• [Task statement]
Every entry should be repeated exactly. Omit the pictures.

• [Input data]
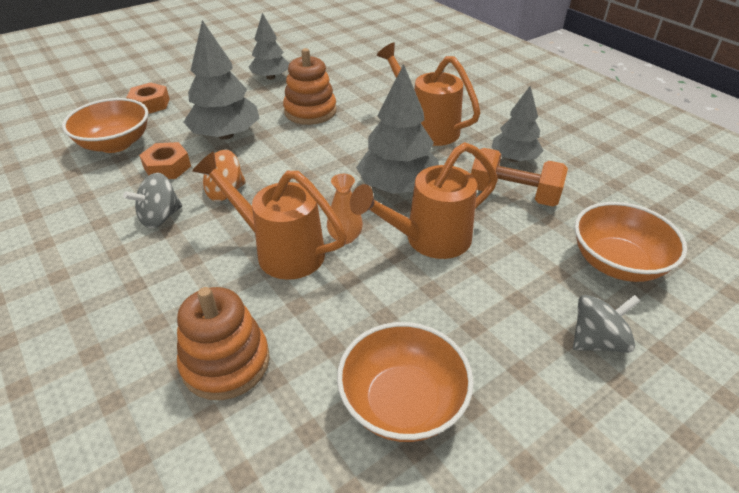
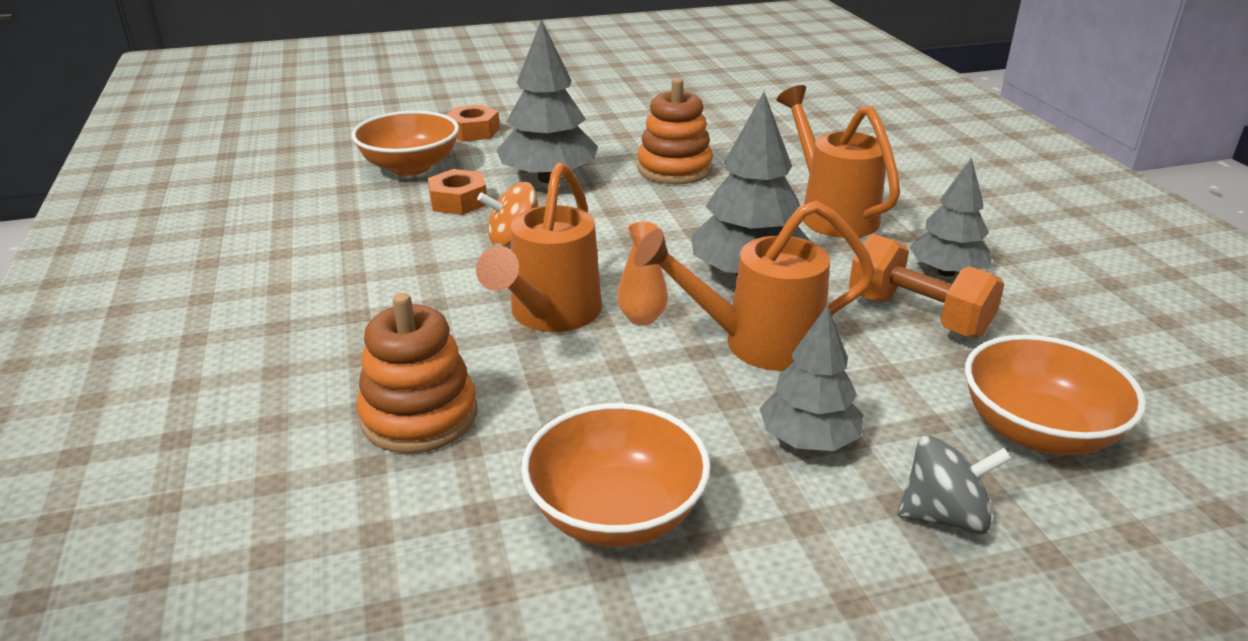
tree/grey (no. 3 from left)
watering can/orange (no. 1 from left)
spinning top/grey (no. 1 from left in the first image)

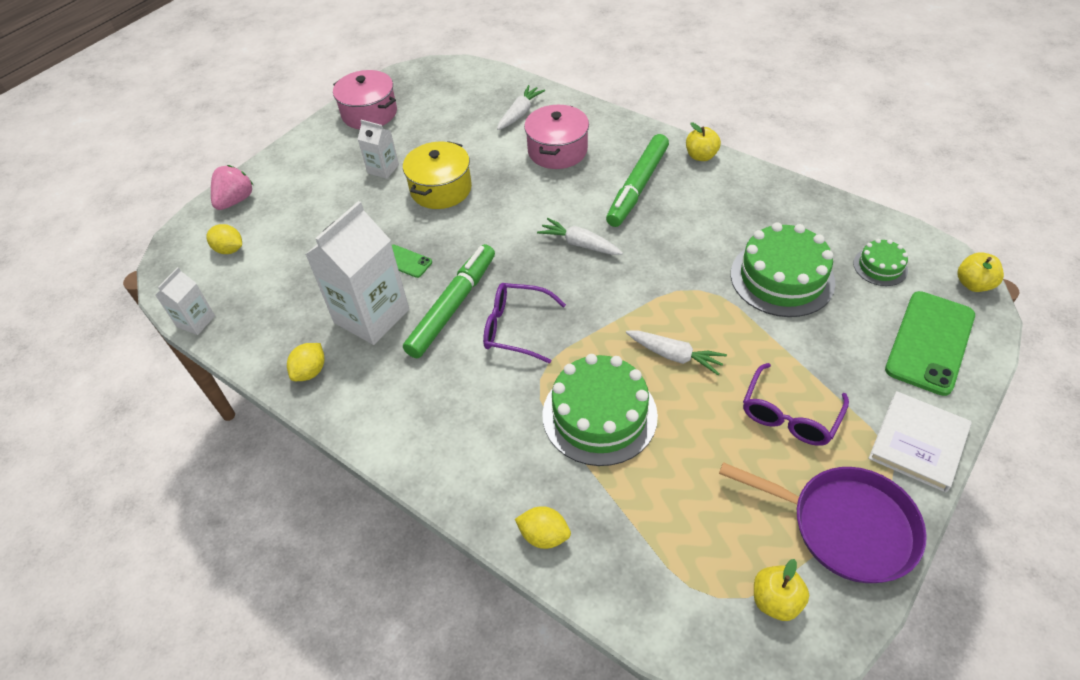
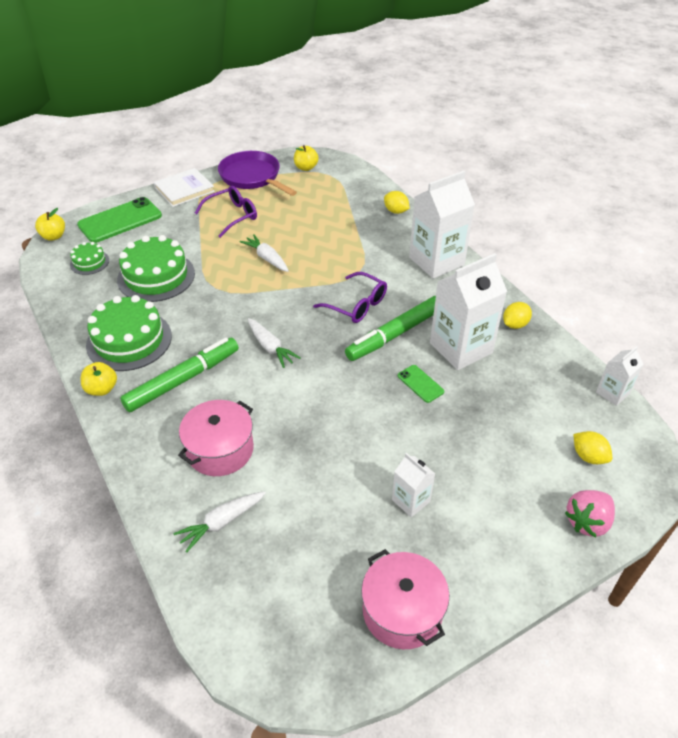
pot/yellow
cake/green (no. 2 from left)
carton/white (no. 2 from left)

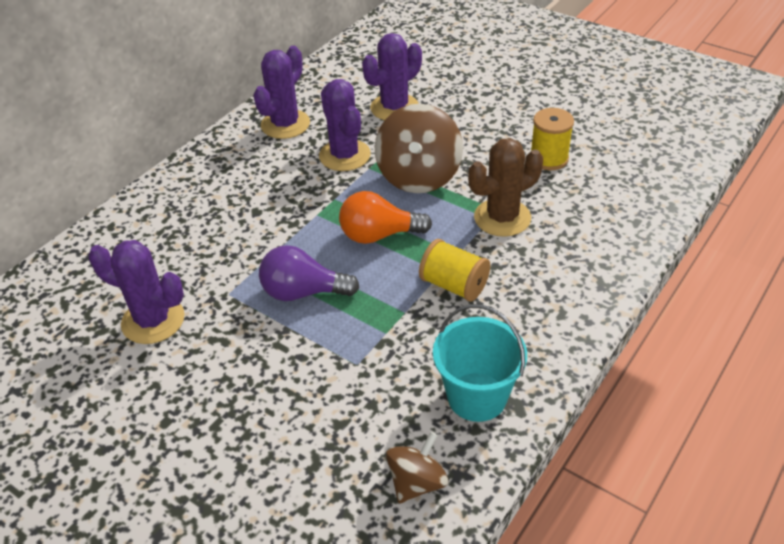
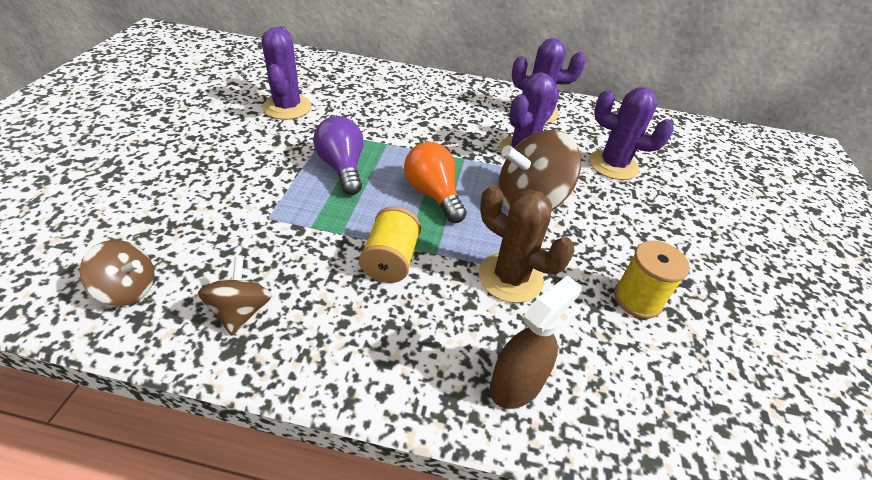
spinning top/brown (no. 2 from left)
spray bottle/brown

• [Written response]
tree/grey (no. 3 from left)
watering can/orange (no. 1 from left)
spinning top/grey (no. 1 from left in the first image)

pot/yellow
cake/green (no. 2 from left)
carton/white (no. 2 from left)

spinning top/brown (no. 2 from left)
spray bottle/brown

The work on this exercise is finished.